[Before-and-after object listings]
* * *

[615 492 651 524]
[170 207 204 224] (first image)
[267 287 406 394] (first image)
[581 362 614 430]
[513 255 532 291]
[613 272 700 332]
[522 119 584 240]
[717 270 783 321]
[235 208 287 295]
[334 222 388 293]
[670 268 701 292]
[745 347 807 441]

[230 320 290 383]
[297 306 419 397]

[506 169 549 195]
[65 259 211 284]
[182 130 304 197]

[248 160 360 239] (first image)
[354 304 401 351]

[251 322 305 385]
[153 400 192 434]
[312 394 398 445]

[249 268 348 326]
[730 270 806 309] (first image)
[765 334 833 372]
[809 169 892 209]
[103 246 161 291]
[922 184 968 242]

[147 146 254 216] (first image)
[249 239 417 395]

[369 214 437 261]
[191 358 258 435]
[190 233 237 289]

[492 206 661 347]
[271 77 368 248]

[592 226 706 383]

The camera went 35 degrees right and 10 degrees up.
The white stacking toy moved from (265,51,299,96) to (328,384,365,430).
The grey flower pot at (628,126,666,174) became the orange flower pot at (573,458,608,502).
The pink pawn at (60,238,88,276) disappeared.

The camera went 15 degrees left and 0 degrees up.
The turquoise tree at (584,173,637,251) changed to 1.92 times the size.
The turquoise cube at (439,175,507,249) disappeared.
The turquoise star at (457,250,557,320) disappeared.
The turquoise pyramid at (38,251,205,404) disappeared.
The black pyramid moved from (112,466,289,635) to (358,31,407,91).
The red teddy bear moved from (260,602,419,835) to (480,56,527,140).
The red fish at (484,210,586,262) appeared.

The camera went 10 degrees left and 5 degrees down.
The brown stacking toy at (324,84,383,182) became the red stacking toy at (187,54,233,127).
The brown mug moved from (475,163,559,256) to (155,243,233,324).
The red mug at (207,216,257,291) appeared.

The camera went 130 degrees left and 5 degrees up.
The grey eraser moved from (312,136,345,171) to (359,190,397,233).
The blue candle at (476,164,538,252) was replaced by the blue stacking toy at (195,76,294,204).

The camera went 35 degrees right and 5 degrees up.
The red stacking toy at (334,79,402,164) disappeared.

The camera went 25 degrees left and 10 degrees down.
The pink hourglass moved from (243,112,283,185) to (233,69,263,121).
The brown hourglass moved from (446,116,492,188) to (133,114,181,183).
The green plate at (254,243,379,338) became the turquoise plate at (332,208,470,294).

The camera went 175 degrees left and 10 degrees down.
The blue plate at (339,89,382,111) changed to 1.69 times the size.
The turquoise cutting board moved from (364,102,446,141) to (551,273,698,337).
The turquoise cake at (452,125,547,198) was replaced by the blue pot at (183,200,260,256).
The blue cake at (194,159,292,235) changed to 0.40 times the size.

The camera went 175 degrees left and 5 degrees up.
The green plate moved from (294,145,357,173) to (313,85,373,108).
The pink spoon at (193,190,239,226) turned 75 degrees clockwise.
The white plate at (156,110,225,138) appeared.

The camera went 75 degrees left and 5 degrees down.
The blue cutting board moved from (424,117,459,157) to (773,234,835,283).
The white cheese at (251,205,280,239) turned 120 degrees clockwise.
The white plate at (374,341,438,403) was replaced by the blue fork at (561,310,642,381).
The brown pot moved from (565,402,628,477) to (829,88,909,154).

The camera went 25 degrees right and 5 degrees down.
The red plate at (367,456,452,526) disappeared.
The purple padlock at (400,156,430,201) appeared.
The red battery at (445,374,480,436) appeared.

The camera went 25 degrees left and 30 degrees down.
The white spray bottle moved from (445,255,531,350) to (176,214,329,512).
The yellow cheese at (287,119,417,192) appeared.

* * *

■ **Exercise details**
From the entries above, extract only the lines running from the one containing "The white stacking" through the one containing "The grey flower", inclusive.

■ **Answer section**
The white stacking toy moved from (265,51,299,96) to (328,384,365,430).
The grey flower pot at (628,126,666,174) became the orange flower pot at (573,458,608,502).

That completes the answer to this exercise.